Records drawn from a dataset

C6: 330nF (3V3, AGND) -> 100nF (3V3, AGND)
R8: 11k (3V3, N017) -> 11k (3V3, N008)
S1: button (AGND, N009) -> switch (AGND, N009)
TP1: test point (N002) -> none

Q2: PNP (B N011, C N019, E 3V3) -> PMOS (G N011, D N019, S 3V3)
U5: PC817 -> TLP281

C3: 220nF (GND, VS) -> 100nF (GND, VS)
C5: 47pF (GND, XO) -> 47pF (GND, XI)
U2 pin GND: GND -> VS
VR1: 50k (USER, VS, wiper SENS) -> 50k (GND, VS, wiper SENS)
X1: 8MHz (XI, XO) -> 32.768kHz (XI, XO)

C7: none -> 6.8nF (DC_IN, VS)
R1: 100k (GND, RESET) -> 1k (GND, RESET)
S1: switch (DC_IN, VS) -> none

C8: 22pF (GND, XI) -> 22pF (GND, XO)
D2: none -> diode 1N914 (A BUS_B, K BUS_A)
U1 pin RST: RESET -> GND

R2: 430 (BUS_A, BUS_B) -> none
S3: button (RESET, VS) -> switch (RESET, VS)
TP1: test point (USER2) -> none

EXERCISE GOAL — Above are the records; copy exactly the lines from the line with "TP1: test point (N002) -> none" through the line with "VR1: 50k (USER, VS, wiper", both included.

PROBLEM SOLUTION —
TP1: test point (N002) -> none

Q2: PNP (B N011, C N019, E 3V3) -> PMOS (G N011, D N019, S 3V3)
U5: PC817 -> TLP281

C3: 220nF (GND, VS) -> 100nF (GND, VS)
C5: 47pF (GND, XO) -> 47pF (GND, XI)
U2 pin GND: GND -> VS
VR1: 50k (USER, VS, wiper SENS) -> 50k (GND, VS, wiper SENS)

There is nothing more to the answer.